[Revision tracking records]
________

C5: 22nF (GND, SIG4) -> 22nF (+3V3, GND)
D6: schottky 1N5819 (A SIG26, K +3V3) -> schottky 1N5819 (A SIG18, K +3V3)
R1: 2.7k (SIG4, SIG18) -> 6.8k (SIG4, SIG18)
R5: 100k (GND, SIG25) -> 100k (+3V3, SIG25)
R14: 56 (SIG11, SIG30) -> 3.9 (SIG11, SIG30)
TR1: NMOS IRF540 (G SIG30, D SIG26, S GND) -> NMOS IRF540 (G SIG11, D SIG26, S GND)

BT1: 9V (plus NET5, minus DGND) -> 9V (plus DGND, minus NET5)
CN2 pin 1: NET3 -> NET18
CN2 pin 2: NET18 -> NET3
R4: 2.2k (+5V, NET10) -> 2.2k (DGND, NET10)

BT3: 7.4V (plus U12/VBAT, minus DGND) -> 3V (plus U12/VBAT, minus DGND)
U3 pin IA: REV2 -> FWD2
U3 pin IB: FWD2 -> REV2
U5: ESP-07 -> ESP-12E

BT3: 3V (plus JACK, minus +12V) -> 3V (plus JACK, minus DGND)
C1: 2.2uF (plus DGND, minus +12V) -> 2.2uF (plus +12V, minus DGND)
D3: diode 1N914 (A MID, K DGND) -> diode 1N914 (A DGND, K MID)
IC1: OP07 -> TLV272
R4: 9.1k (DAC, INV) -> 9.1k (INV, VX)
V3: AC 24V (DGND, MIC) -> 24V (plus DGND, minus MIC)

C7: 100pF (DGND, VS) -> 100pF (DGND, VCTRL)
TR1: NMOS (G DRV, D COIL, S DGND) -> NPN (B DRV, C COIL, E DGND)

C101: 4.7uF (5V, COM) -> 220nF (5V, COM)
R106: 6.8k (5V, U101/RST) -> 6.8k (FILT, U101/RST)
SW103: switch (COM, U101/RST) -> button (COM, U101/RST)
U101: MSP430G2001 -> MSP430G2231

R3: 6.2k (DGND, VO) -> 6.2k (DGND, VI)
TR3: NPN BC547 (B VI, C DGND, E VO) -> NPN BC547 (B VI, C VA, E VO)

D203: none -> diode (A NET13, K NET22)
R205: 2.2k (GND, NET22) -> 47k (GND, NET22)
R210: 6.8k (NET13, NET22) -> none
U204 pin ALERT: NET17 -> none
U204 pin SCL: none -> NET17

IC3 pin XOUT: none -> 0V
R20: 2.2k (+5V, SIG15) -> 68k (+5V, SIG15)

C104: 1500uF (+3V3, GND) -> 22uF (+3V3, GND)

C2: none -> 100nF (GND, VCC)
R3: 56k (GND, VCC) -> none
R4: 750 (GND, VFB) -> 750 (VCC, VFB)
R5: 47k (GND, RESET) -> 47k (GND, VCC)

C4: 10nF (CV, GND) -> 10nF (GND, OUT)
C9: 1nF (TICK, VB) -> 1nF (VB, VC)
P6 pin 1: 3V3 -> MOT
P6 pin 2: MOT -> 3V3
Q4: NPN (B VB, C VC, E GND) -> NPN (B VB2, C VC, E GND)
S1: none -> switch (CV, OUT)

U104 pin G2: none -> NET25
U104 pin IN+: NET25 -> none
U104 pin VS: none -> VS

________

Task prompt:
Tally the lines of the records holding the word "NMOS", then give only the resulting number.

Answer to the problem:
2